[[ Data excerpts open ]]

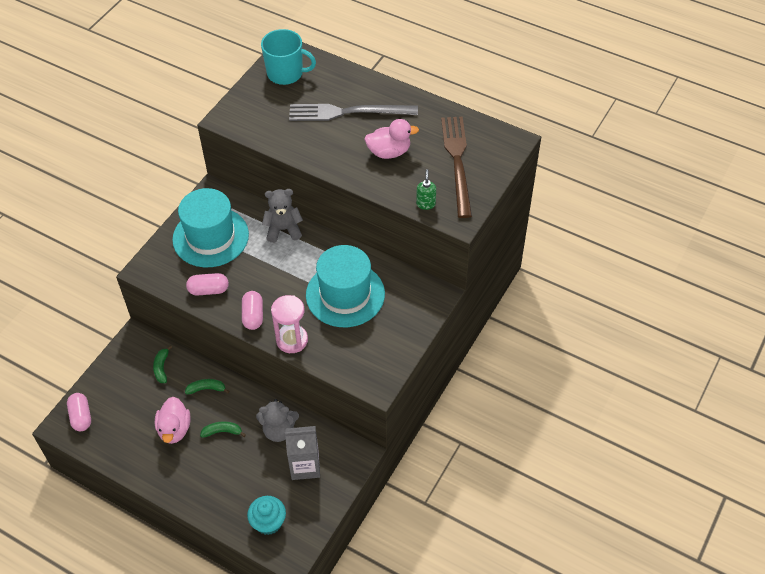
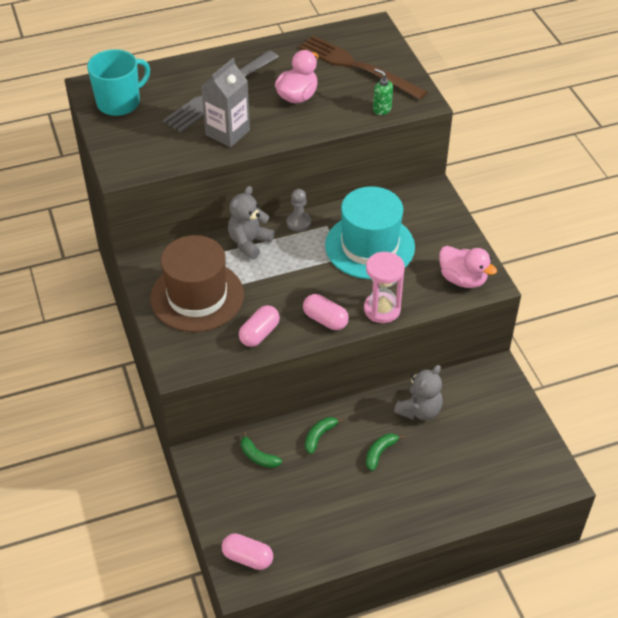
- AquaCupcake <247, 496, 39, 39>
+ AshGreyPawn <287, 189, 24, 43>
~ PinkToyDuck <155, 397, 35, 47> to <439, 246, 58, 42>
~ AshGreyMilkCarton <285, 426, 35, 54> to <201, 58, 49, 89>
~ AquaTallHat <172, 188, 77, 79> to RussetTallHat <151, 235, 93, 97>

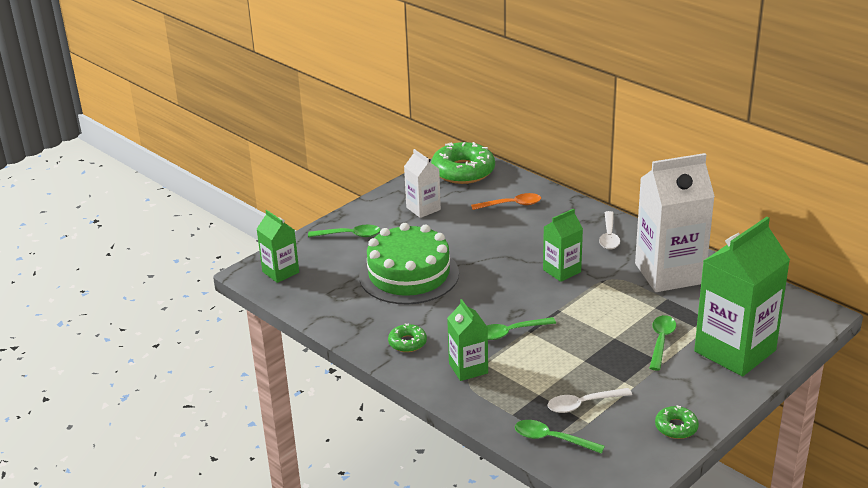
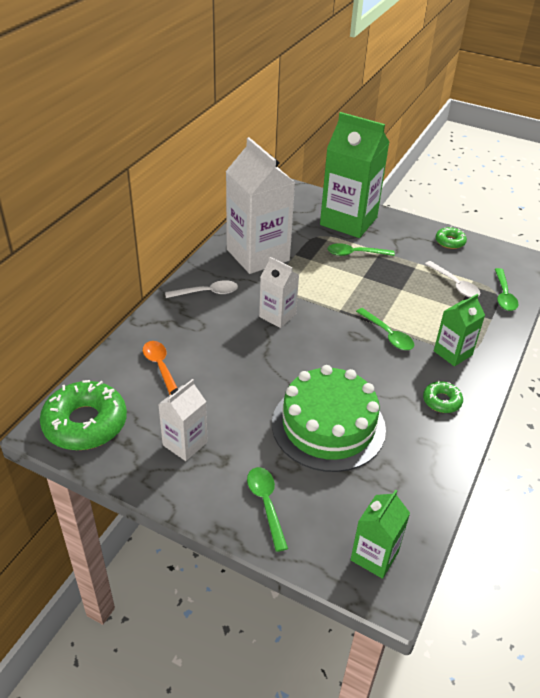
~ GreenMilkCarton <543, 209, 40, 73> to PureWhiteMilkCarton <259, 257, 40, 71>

[[ Data excerpts closed ]]

## Description of the task
Transcribe exactly the lines running from the line with "246, 58, 42>" to the last line of the entries. Pictures stay out of the copy.

## Response below
~ PinkToyDuck <155, 397, 35, 47> to <439, 246, 58, 42>
~ AshGreyMilkCarton <285, 426, 35, 54> to <201, 58, 49, 89>
~ AquaTallHat <172, 188, 77, 79> to RussetTallHat <151, 235, 93, 97>

~ GreenMilkCarton <543, 209, 40, 73> to PureWhiteMilkCarton <259, 257, 40, 71>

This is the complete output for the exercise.